DATA SUPPLIED:
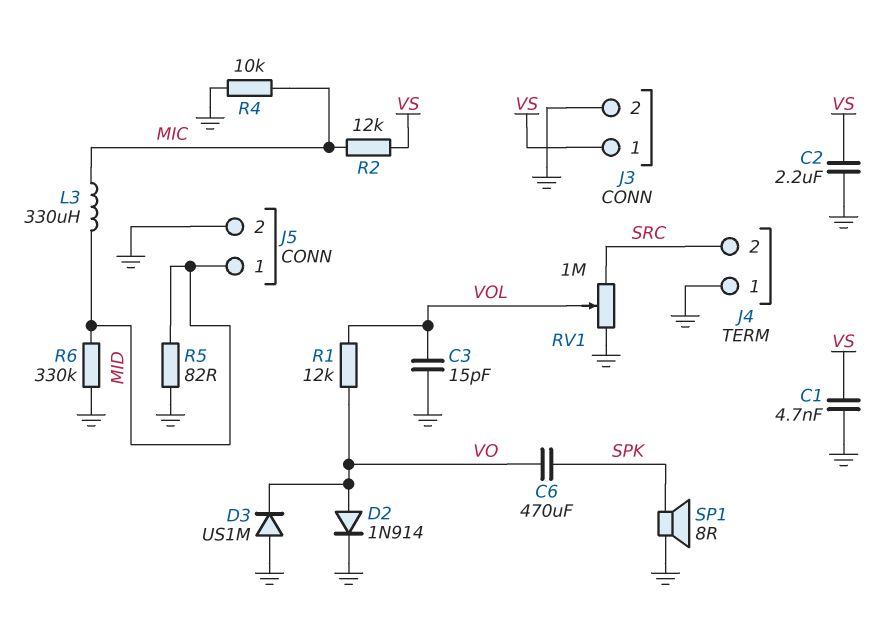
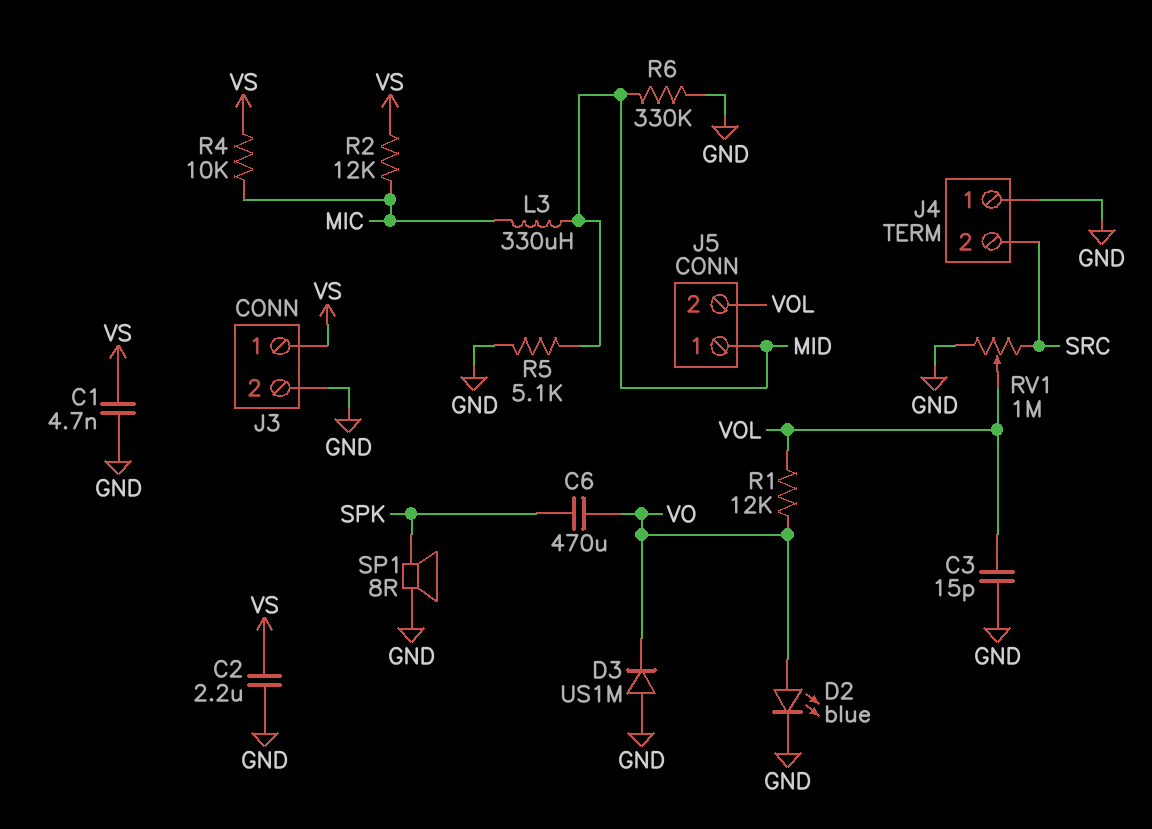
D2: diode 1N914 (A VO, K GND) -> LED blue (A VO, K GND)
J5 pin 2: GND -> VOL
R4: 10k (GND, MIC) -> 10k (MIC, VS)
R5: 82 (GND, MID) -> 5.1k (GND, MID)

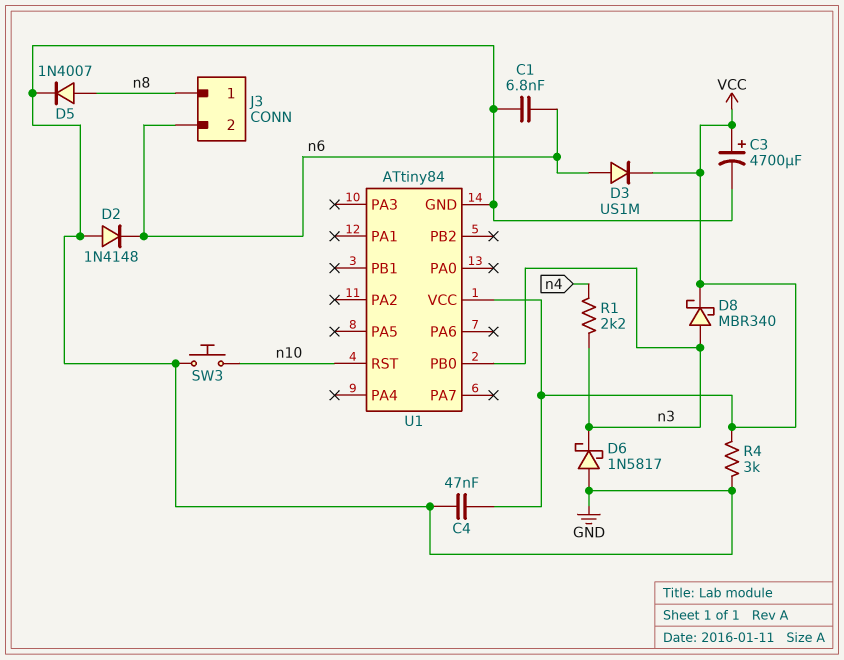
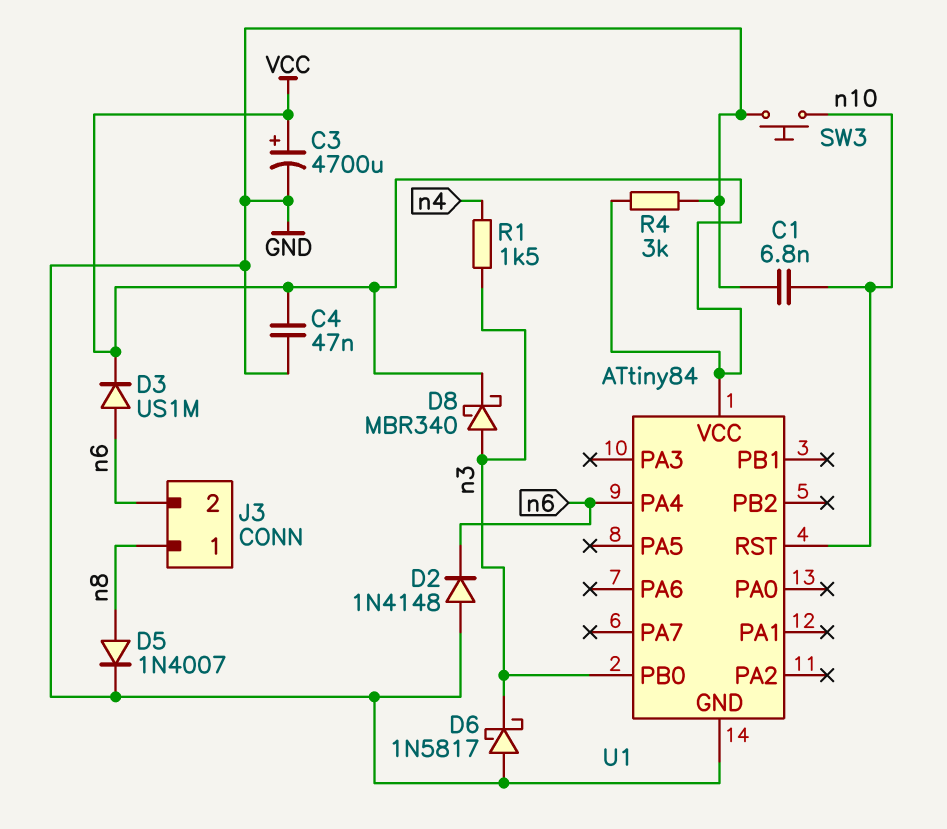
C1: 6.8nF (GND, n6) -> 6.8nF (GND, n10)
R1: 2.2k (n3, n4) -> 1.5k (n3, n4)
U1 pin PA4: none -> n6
* * *
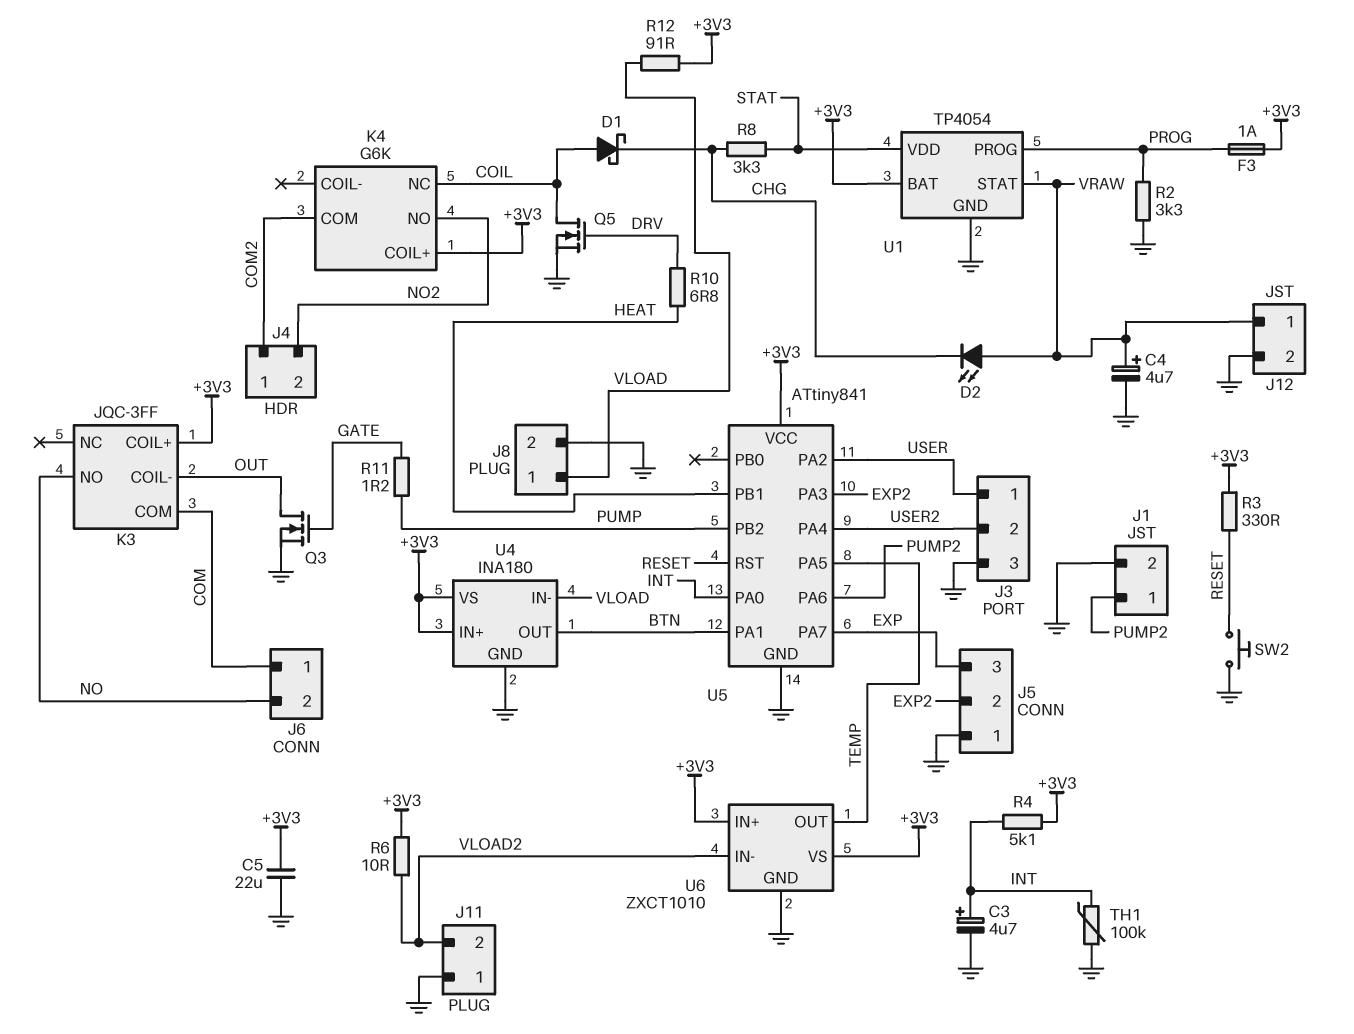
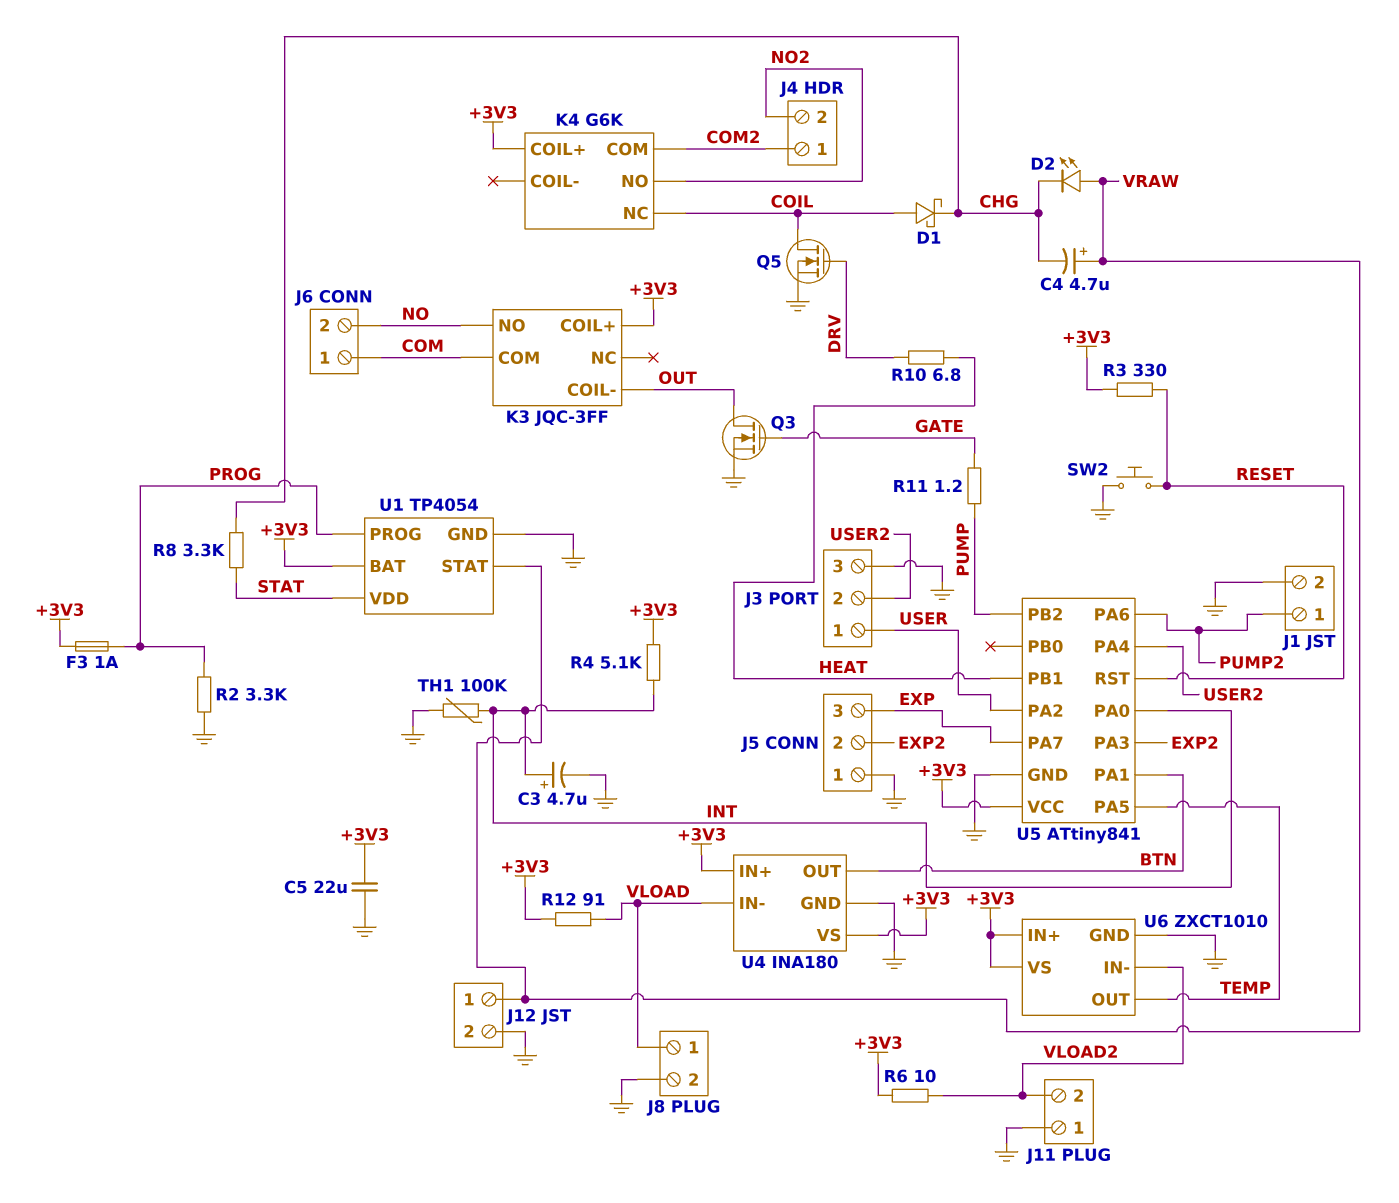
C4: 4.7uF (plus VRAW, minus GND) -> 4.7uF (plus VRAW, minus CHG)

EXERCISE: Above is the material; set down exactly its lines from the one containing "D2: diode 1N914" down to the one containing "U1 pin PA4: none -> n6", both included, leaving out any pictures.

OUTPUT FOR THIS TASK:
D2: diode 1N914 (A VO, K GND) -> LED blue (A VO, K GND)
J5 pin 2: GND -> VOL
R4: 10k (GND, MIC) -> 10k (MIC, VS)
R5: 82 (GND, MID) -> 5.1k (GND, MID)

C1: 6.8nF (GND, n6) -> 6.8nF (GND, n10)
R1: 2.2k (n3, n4) -> 1.5k (n3, n4)
U1 pin PA4: none -> n6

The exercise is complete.